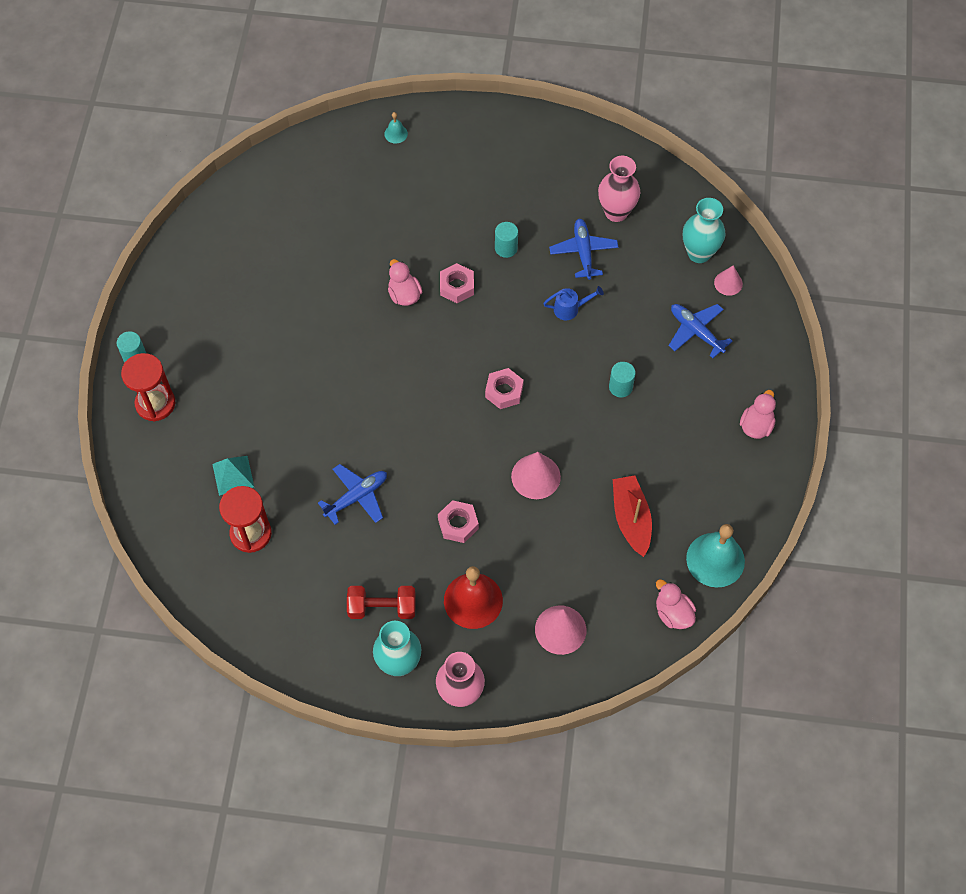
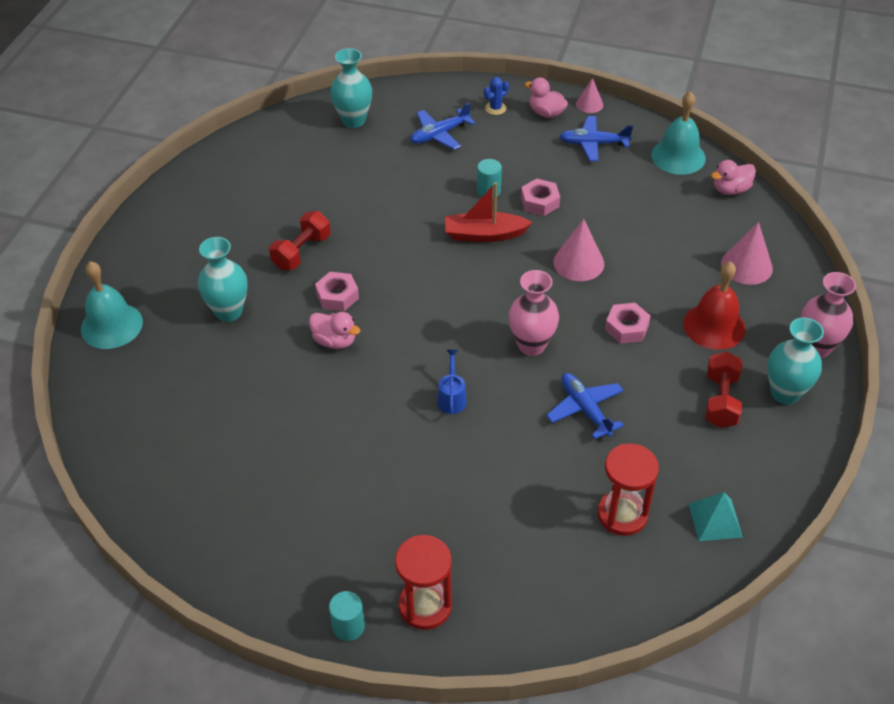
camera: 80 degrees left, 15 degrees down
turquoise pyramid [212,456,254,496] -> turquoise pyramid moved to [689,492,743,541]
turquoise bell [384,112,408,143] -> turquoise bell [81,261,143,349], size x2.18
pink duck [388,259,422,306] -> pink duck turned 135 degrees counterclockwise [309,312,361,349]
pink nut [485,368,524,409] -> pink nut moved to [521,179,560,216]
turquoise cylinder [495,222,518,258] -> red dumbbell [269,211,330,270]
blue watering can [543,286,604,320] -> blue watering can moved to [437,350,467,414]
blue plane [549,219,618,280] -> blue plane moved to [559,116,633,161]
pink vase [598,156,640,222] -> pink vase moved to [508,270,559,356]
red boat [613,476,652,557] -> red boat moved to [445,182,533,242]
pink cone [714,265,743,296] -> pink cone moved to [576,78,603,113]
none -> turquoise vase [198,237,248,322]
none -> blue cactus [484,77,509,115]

------------------------

▶ WORK ITEM
Using the records above, output exactly the lines from the one containing "pink cone [714,265,743,296]" through the last line, and no others.

▶ SOLUTION FOR THIS PROBLEM
pink cone [714,265,743,296] -> pink cone moved to [576,78,603,113]
none -> turquoise vase [198,237,248,322]
none -> blue cactus [484,77,509,115]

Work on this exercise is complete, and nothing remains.